Problem to solve >>
I would like each line of the data that holds the word "degrees" copied out.

Information supplied below:

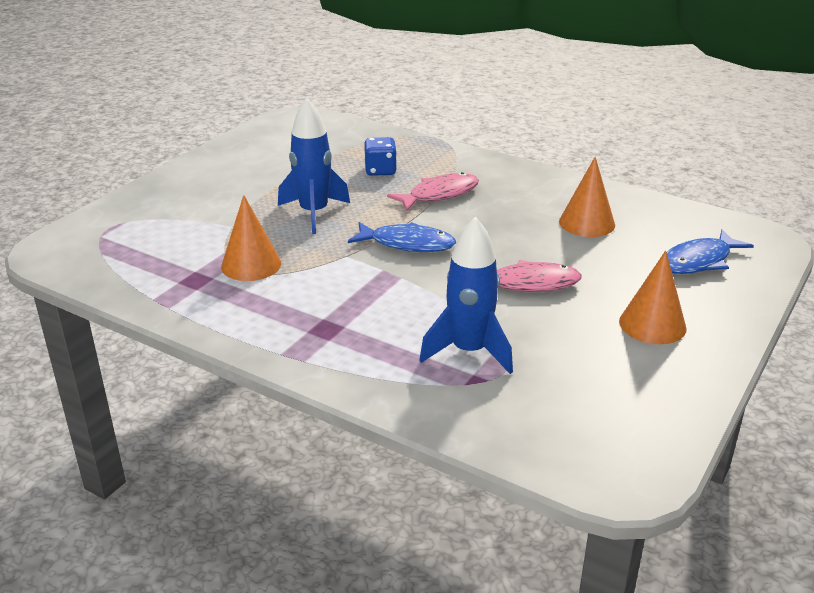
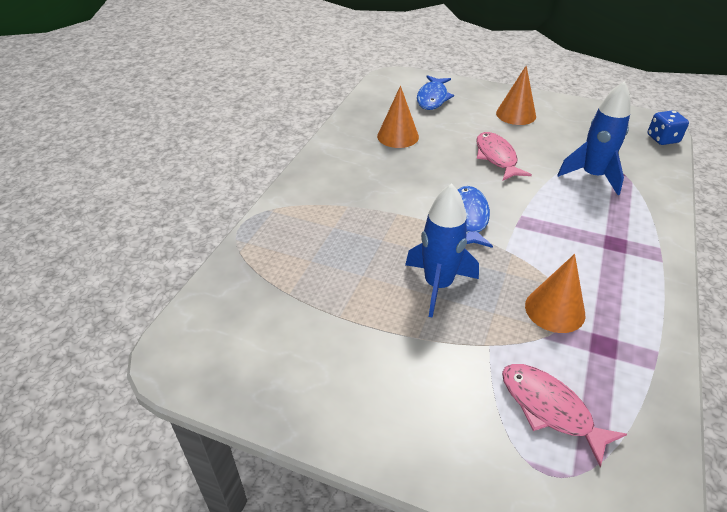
camera: 100 degrees left, 10 degrees up
(380, 170) = (330, 252): blue dice -> blue dice (662, 139)
(439, 195) = (373, 209): pink fish -> pink fish (550, 409)
(699, 261) = (432, 98): blue fish -> blue fish turned 60 degrees clockwise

End of Information supplied.

Answer to the exercise >>
camera: 100 degrees left, 10 degrees up
(699, 261) = (432, 98): blue fish -> blue fish turned 60 degrees clockwise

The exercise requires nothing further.